>>

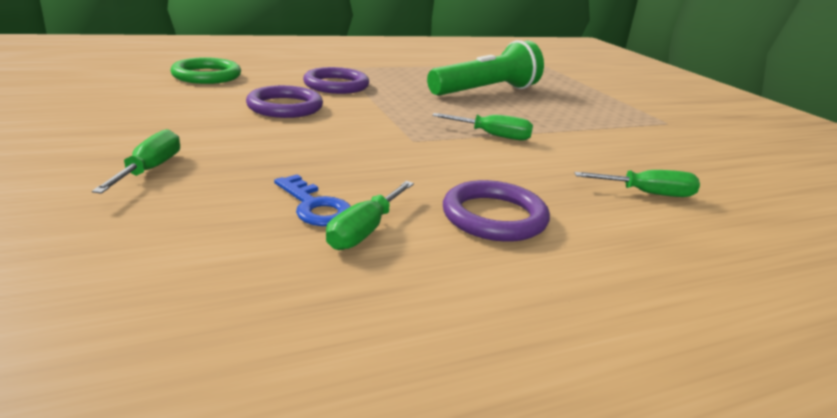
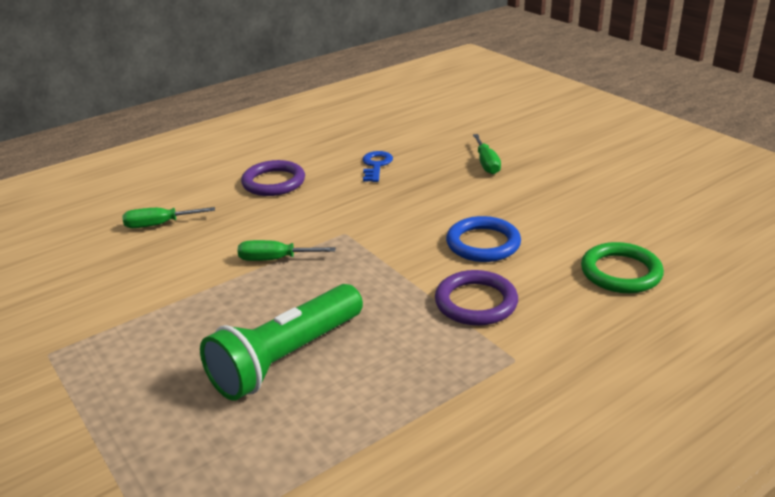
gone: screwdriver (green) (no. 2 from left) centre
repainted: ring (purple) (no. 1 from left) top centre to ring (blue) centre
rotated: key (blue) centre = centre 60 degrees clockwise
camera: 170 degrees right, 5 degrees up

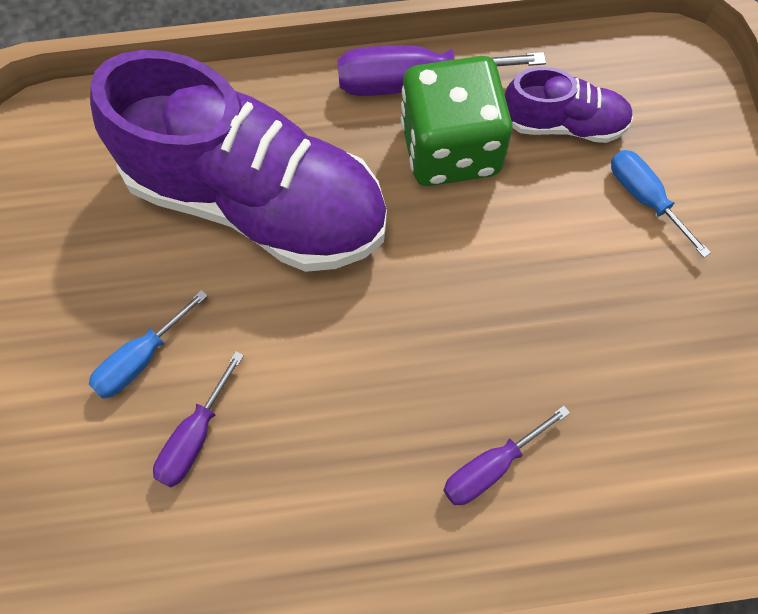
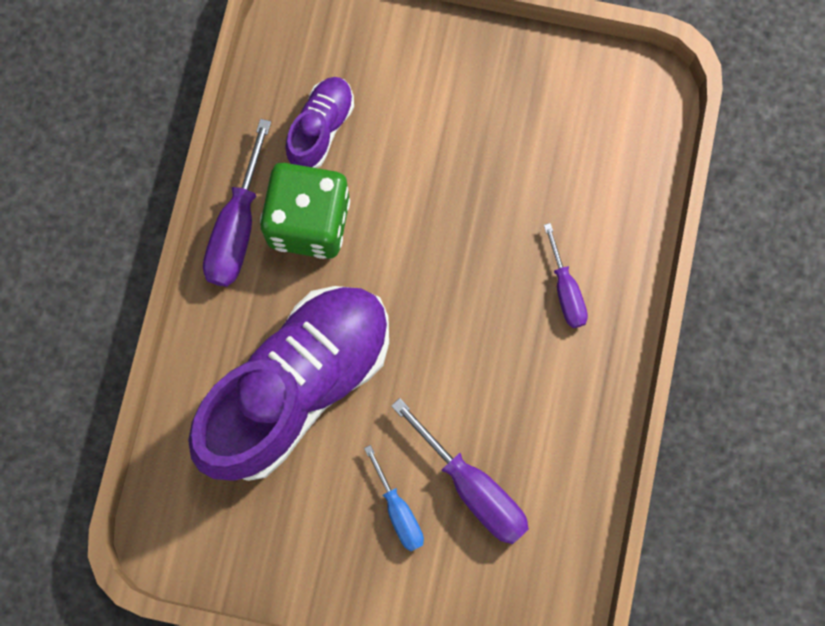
gone: screwdriver (blue) (no. 2 from left) top right
scaled: screwdriver (purple) (no. 1 from left in the first image) bottom left = bottom centre x1.62
camera: 70 degrees left, 10 degrees up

<<

Instructions to follow:
The word "screwdriver" appears on some lines of the data above; count those lines and give only the total.

Result:
3